*WHAT IS EXPECTED*: Copy out the entries that follow. Leave none out.
____________________
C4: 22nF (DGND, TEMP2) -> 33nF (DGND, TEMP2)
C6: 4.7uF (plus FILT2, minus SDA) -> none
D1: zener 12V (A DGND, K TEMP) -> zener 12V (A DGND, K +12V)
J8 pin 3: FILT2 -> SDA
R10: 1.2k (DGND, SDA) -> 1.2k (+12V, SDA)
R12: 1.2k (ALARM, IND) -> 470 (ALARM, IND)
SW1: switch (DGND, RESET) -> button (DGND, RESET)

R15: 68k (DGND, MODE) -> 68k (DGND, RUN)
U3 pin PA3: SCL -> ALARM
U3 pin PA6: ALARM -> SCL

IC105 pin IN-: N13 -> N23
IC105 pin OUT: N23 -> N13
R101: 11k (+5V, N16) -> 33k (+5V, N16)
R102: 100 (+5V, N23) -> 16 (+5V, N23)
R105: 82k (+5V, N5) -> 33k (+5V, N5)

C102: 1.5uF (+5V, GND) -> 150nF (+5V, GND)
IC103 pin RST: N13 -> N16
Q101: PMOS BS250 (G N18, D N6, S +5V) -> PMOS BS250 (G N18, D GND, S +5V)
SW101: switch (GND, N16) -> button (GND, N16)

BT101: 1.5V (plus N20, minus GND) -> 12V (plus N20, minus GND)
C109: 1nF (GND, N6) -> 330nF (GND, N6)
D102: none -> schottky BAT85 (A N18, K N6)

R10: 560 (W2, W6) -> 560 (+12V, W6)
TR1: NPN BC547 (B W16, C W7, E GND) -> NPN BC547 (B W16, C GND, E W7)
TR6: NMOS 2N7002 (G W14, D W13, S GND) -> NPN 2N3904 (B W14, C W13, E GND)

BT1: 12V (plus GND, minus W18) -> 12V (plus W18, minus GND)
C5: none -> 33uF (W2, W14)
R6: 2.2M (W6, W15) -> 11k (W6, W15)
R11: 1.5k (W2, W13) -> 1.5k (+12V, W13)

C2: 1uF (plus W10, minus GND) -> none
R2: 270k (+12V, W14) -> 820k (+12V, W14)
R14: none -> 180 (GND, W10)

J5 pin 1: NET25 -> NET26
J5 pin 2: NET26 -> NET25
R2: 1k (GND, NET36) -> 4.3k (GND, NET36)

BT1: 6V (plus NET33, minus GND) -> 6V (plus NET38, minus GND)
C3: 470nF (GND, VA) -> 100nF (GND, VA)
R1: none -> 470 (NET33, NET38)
____________________
*OUTPUT*:
C4: 22nF (DGND, TEMP2) -> 33nF (DGND, TEMP2)
C6: 4.7uF (plus FILT2, minus SDA) -> none
D1: zener 12V (A DGND, K TEMP) -> zener 12V (A DGND, K +12V)
J8 pin 3: FILT2 -> SDA
R10: 1.2k (DGND, SDA) -> 1.2k (+12V, SDA)
R12: 1.2k (ALARM, IND) -> 470 (ALARM, IND)
SW1: switch (DGND, RESET) -> button (DGND, RESET)

R15: 68k (DGND, MODE) -> 68k (DGND, RUN)
U3 pin PA3: SCL -> ALARM
U3 pin PA6: ALARM -> SCL

IC105 pin IN-: N13 -> N23
IC105 pin OUT: N23 -> N13
R101: 11k (+5V, N16) -> 33k (+5V, N16)
R102: 100 (+5V, N23) -> 16 (+5V, N23)
R105: 82k (+5V, N5) -> 33k (+5V, N5)

C102: 1.5uF (+5V, GND) -> 150nF (+5V, GND)
IC103 pin RST: N13 -> N16
Q101: PMOS BS250 (G N18, D N6, S +5V) -> PMOS BS250 (G N18, D GND, S +5V)
SW101: switch (GND, N16) -> button (GND, N16)

BT101: 1.5V (plus N20, minus GND) -> 12V (plus N20, minus GND)
C109: 1nF (GND, N6) -> 330nF (GND, N6)
D102: none -> schottky BAT85 (A N18, K N6)

R10: 560 (W2, W6) -> 560 (+12V, W6)
TR1: NPN BC547 (B W16, C W7, E GND) -> NPN BC547 (B W16, C GND, E W7)
TR6: NMOS 2N7002 (G W14, D W13, S GND) -> NPN 2N3904 (B W14, C W13, E GND)

BT1: 12V (plus GND, minus W18) -> 12V (plus W18, minus GND)
C5: none -> 33uF (W2, W14)
R6: 2.2M (W6, W15) -> 11k (W6, W15)
R11: 1.5k (W2, W13) -> 1.5k (+12V, W13)

C2: 1uF (plus W10, minus GND) -> none
R2: 270k (+12V, W14) -> 820k (+12V, W14)
R14: none -> 180 (GND, W10)

J5 pin 1: NET25 -> NET26
J5 pin 2: NET26 -> NET25
R2: 1k (GND, NET36) -> 4.3k (GND, NET36)

BT1: 6V (plus NET33, minus GND) -> 6V (plus NET38, minus GND)
C3: 470nF (GND, VA) -> 100nF (GND, VA)
R1: none -> 470 (NET33, NET38)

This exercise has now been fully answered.